What is required: The pictures get left out, but everything else in the listing below must be duplicated exactly.

== Provided data ==

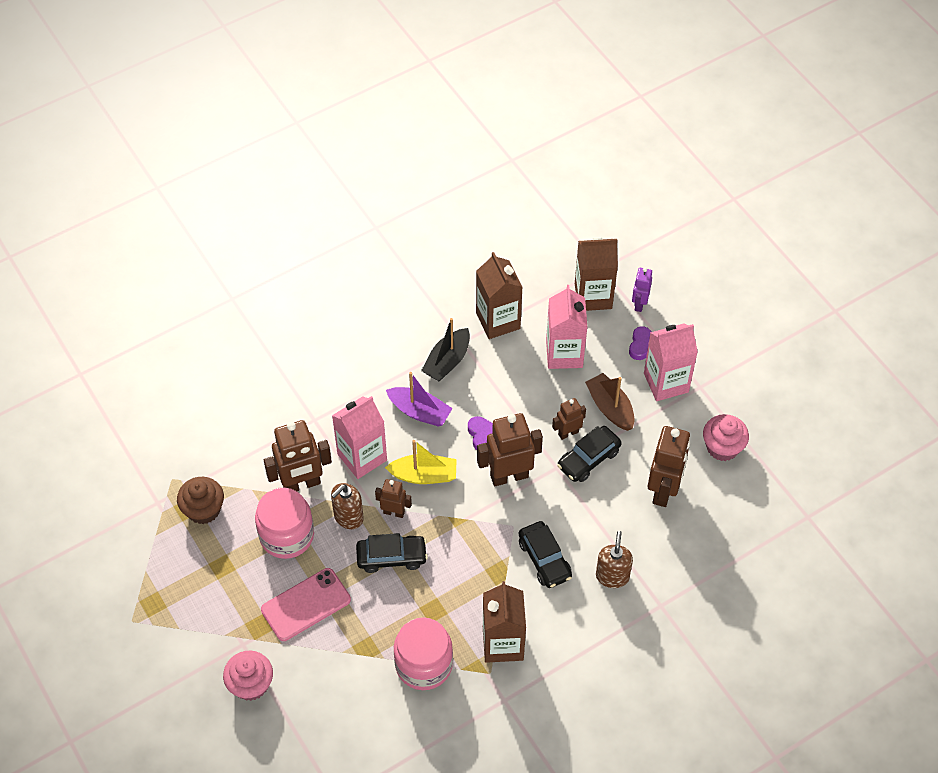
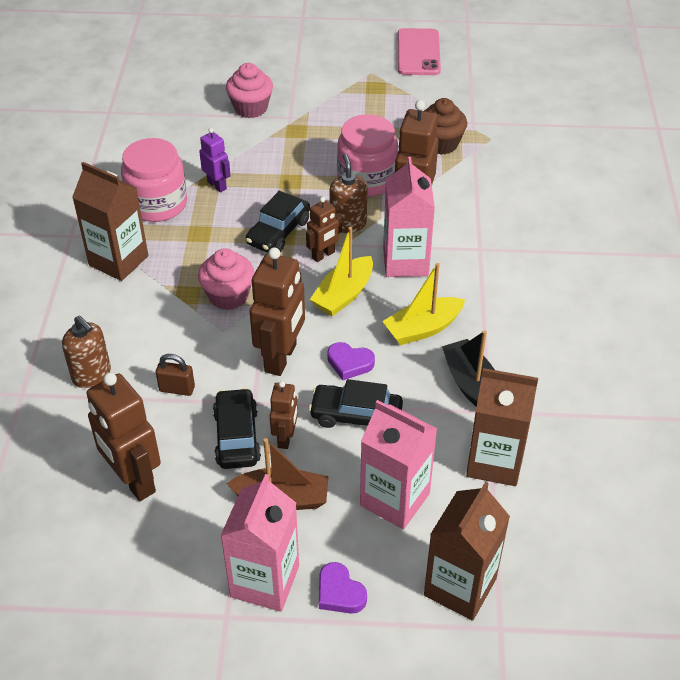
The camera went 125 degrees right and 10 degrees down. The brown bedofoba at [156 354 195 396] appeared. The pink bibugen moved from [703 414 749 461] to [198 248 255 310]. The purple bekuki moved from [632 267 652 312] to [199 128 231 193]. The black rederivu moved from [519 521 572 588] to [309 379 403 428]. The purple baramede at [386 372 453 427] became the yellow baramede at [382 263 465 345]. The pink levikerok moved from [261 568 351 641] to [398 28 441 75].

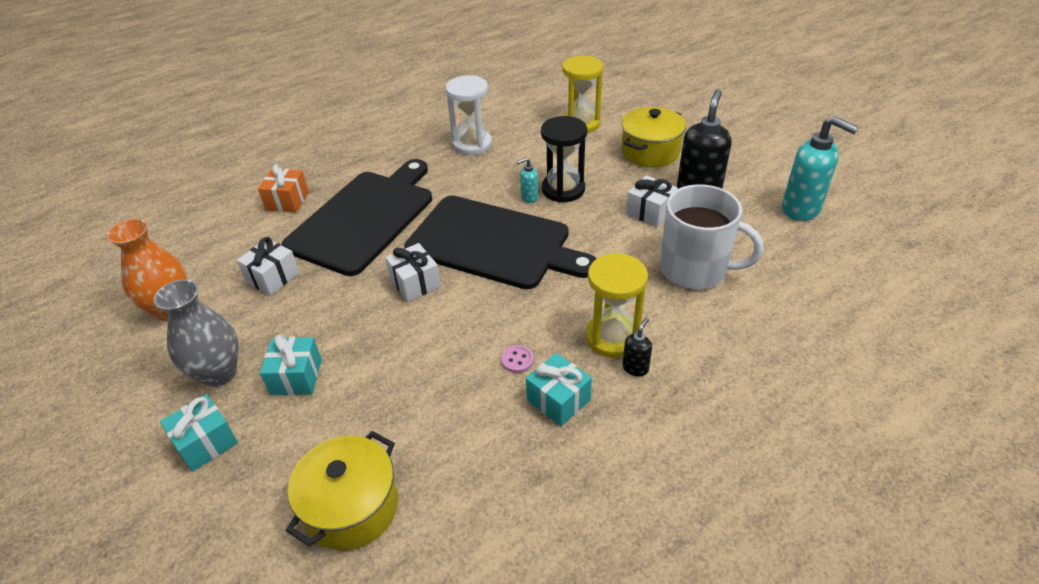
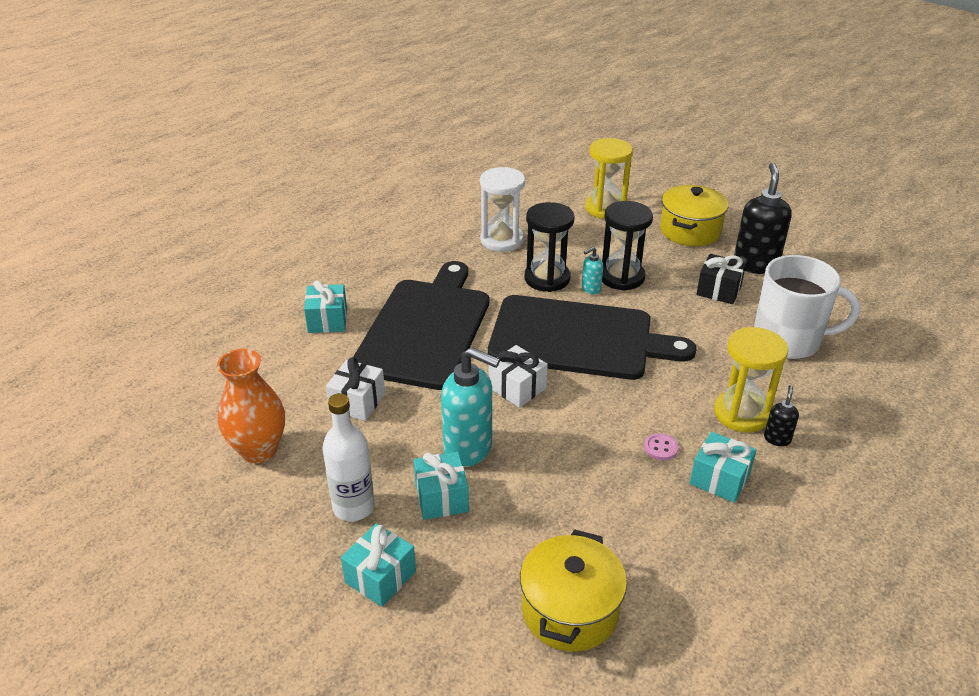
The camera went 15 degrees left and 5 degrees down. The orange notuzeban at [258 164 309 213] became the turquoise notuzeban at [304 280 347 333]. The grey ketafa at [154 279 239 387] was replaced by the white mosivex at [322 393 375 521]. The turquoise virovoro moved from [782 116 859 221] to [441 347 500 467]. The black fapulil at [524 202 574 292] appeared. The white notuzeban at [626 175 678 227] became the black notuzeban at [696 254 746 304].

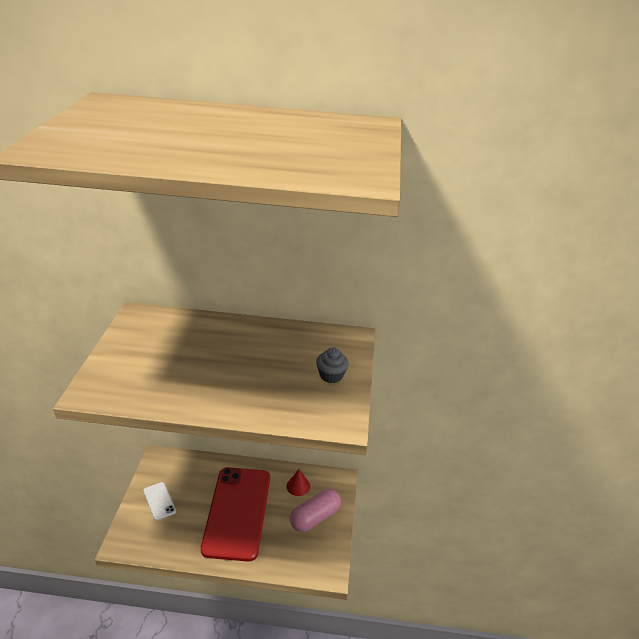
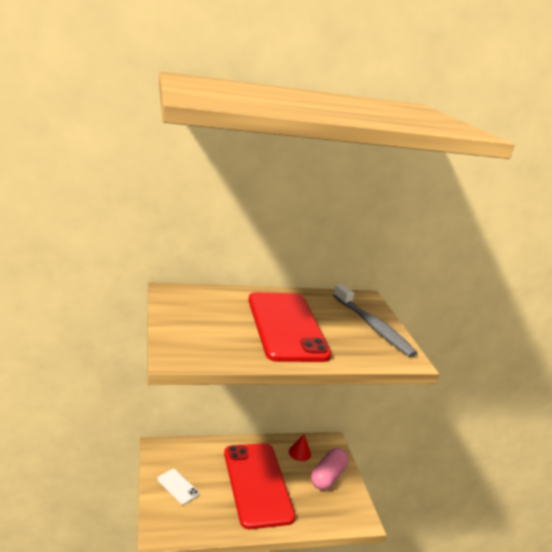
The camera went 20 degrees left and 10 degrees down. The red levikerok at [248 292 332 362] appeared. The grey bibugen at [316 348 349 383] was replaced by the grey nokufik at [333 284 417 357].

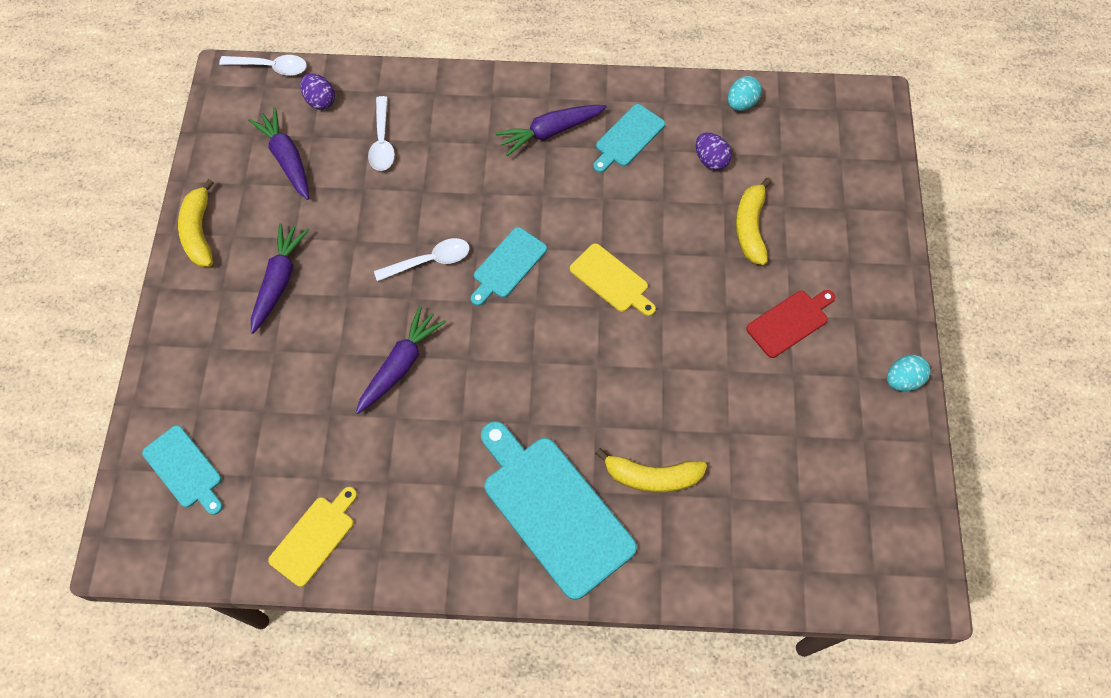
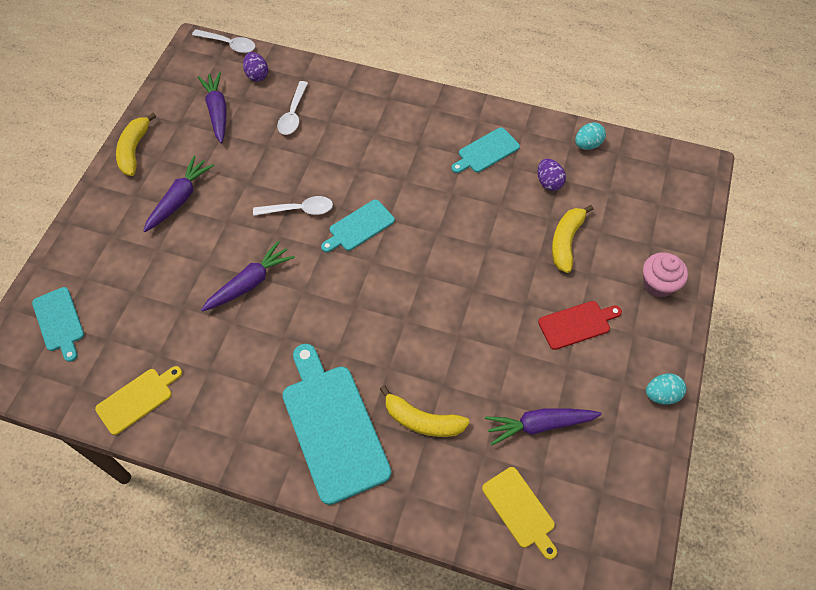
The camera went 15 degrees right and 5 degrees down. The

===

Written response:
The camera went 125 degrees right and 10 degrees down. The brown bedofoba at [156 354 195 396] appeared. The pink bibugen moved from [703 414 749 461] to [198 248 255 310]. The purple bekuki moved from [632 267 652 312] to [199 128 231 193]. The black rederivu moved from [519 521 572 588] to [309 379 403 428]. The purple baramede at [386 372 453 427] became the yellow baramede at [382 263 465 345]. The pink levikerok moved from [261 568 351 641] to [398 28 441 75].

The camera went 15 degrees left and 5 degrees down. The orange notuzeban at [258 164 309 213] became the turquoise notuzeban at [304 280 347 333]. The grey ketafa at [154 279 239 387] was replaced by the white mosivex at [322 393 375 521]. The turquoise virovoro moved from [782 116 859 221] to [441 347 500 467]. The black fapulil at [524 202 574 292] appeared. The white notuzeban at [626 175 678 227] became the black notuzeban at [696 254 746 304].

The camera went 20 degrees left and 10 degrees down. The red levikerok at [248 292 332 362] appeared. The grey bibugen at [316 348 349 383] was replaced by the grey nokufik at [333 284 417 357].

The camera went 15 degrees right and 5 degrees down. The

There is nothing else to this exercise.